# [Written task]
Please gather every line in the listing below that contains the string "kern" and copy each one in full.

# [Data entries]
▬▬▬

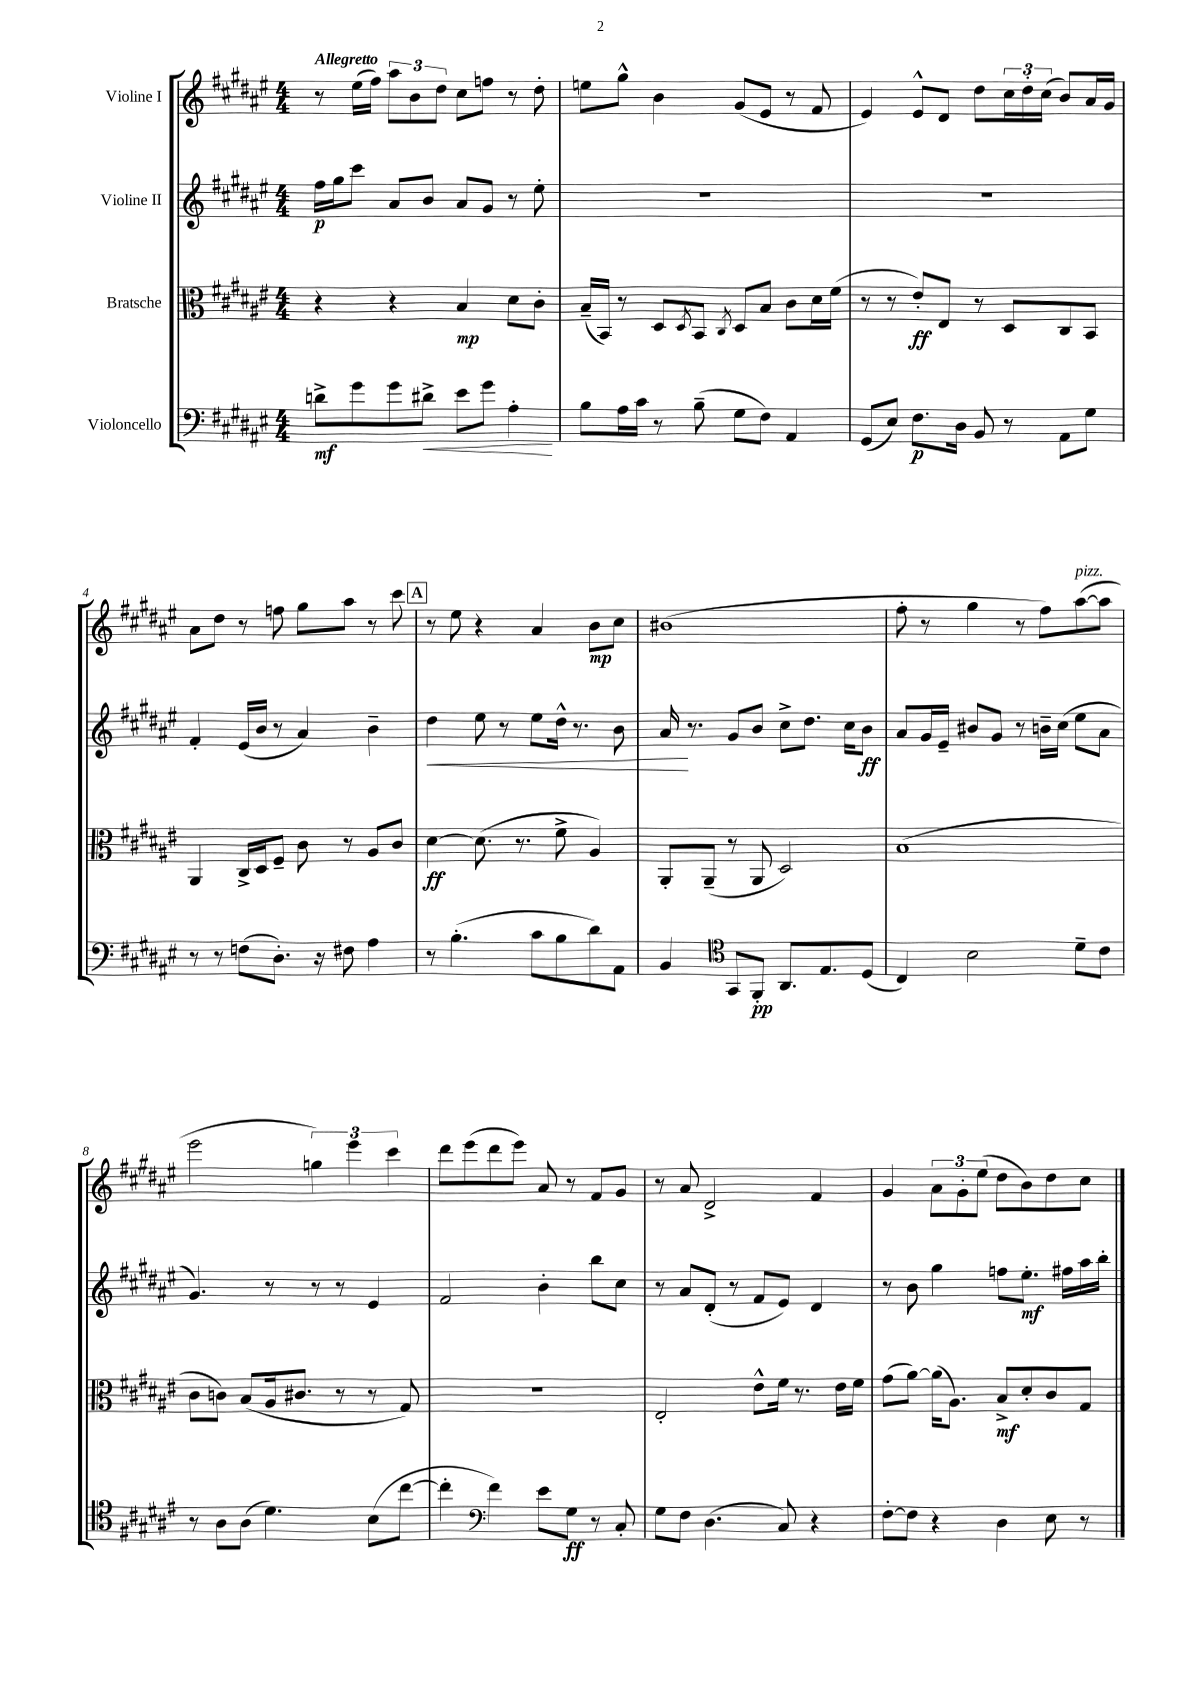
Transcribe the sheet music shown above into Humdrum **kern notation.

**kern	**kern	**kern	**kern
*staff4	*staff3	*staff2	*staff1
*clefF4	*clefC3	*clefG2	*clefG2
*k[f#c#g#d#a#e#]	*k[f#c#g#d#a#e#]	*k[f#c#g#d#a#e#]	*k[f#c#g#d#a#e#]
*M4/4	*M4/4	*M4/4	*M4/4
8d^\L	4r	16ff#\LL	8r
.	.	16gg#\J	.
8g#\	.	8ccc#\J	(16ee#\LL
.	.	.	16ff#\JJ)
8g#\	4r	8a#/L	12aa#\L
.	.	.	12b\
8d#^\J	.	8b/J	.
.	.	.	12dd#\J
8e#\L	4B/	8a#/L	8cc#\L
8g#\J	.	8g#/J	8ff\J
4A#'\	8d#\L	8r	8r
.	8c#'\J	8ee#'\	8dd#'\
=	=	=	=
8B\L	(16B~/LL	1r	8ee\L
.	16BB/JJ)	.	.
16A#\L	8r	.	8gg#^^\J
16c#\JJ	.	.	.
8r	8D#/L	.	4b\
.	8qD#/	.	.
(8B~\	8BB/J	.	.
.	8qC#/	.	.
8G#\L	8D#/L	.	(8g#/L
8F#\J)	8B/J	.	8e#/J
4AA#/	8c#\L	.	8r
.	16d#\L	.	8f#/
.	(16f#\JJ	.	.
=	=	=	=
(8GG#/L	8r	1r	4e#/)
8E#/J)	8r	.	.
8.F#\L	8e#'/L)	.	8e#^^/L
.	8E#/J	.	8d#/J
16D#\Jk	.	.	.
8BB/	8r	.	8dd#\L
8r	8D#/L	.	24cc#\L
.	.	.	24dd#'\
.	.	.	(24cc#\JJ
8AA#\L	8C#/	.	8b/L)
8G#\J	8BB/J	.	16a#/L
.	.	.	16g#/JJ
=	=	=	=
8r	4AA#/	4f#'/	8a#\L
8r	.	.	8dd#\J
(8F\L	16C#^/LL	(16e#/LL	8r
.	16D#/J	16b/JJ	.
8.D#'\J)	8F#~/J	8r	8ff\
.	8c#\	4a#/)	8gg#\L
16r	.	.	.
8F#\	8r	.	8aa#\J
4A#\	8A#/L	4b~\	8r
.	8c#/J	.	8ccc#\
=	=	=	=
8r	[4d#\	4dd#\	8r
(4.B'\	.	.	8ee#\
.	(8.d#\]	8ee#\	4r
.	.	8r	.
.	8.r	.	.
8c#\L	.	8ee#\L	4a#/
8B\	8f#^\	16dd#^^\Jk	.
.	.	8.r	.
8d#\)	4A#/)	.	8b\L
8AA#\J	.	8b\	8cc#\J
=	=	=	=
4BB/	8AA#'/L	16a#/	(1b#
.	.	8.r	.
.	(8AA#~/J	.	.
*clefC4	*	*	*
8GG#/L	8r	8g#/L	.
8FF#'/J	8AA#/	8b/J	.
8.AA#/L	2D#/)	8cc#^\L	.
.	.	8.dd#\J	.
8.E#/	.	.	.
.	.	16cc#\LK	.
(8D#/J	.	8b\J	.
=	=	=	=
4C#/)	(1B	8a#/L	8ff#'\
.	.	16g#/L	8r
.	.	16e#~/JJ	.
2B\	.	8b#/L	4gg#\
.	.	8g#/J	.
.	.	8r	8r
.	.	16b~\LL	8ff#\L)
.	.	(16cc#\JJ	.
8d#~\L	.	8ee#\L	([8aa#\
8c#\J	.	8a#\J	8aa#\]J
=	=	=	=
8r	8c#\L	4.g#/)	2eee#\
8A#\L	8c\J)	.	.
(8A#\J	(8B/L	.	.
4.d#\)	16A#/k	8r	.
.	8.c#/J	.	.
.	.	8r	6gg\)
.	8r	8r	.
.	.	.	6eee#\
(8B\L	8r	4e#/	.
.	.	.	6ccc#\
[8cc#\J	8G#/)	.	.
=	=	=	=
4cc#'\]	1r	2f#/	8ddd#\L
.	.	.	(8eee#\
*clefF4	*	*	*
4f#\)	.	.	8ddd#\
.	.	.	8eee#\J)
8e#\L	.	4b'\	8a#/
8G#\J	.	.	8r
8r	.	8bb\L	8f#/L
8C#'/	.	8cc#\J	8g#/J
=	=	=	=
8G#\L	2E#'/	8r	8r
8F#\J	.	8a#/L	8a#/
(4.D#\	.	(8d#'/J	2d#^/
.	.	8r	.
.	8e#^^\L	8f#/L	.
8C#/)	16f#\Jk	8e#/J)	.
.	8.r	.	.
4r	.	4d#/	4f#/
.	16e#\LL	.	.
.	16f#\JJ	.	.
=	=	=	=
[8F#'\L	(8g#\L	8r	4g#/
8F#\]J	[8a#\J)	8b\	.
4r	(16a#\]LK	4gg#\	12a#\L
.	8.A#\J)	.	.
.	.	.	12g#'\
.	.	.	(12ee#\J
4D#\	8B^/L	8ff\L	8dd#\L
.	8d#'/	8.ee#'\J	8b\)
8E#\	8c#/	.	8dd#\
.	.	16ff#\LL	.
8r	8G#/J	16aa#\	8cc#\J
.	.	16bb'\JJ	.
==	==	==	==
*-	*-	*-	*-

▬▬▬

# [Result for this task]
Transcribe the sheet music shown above into Humdrum **kern notation.
**kern	**kern	**kern	**kern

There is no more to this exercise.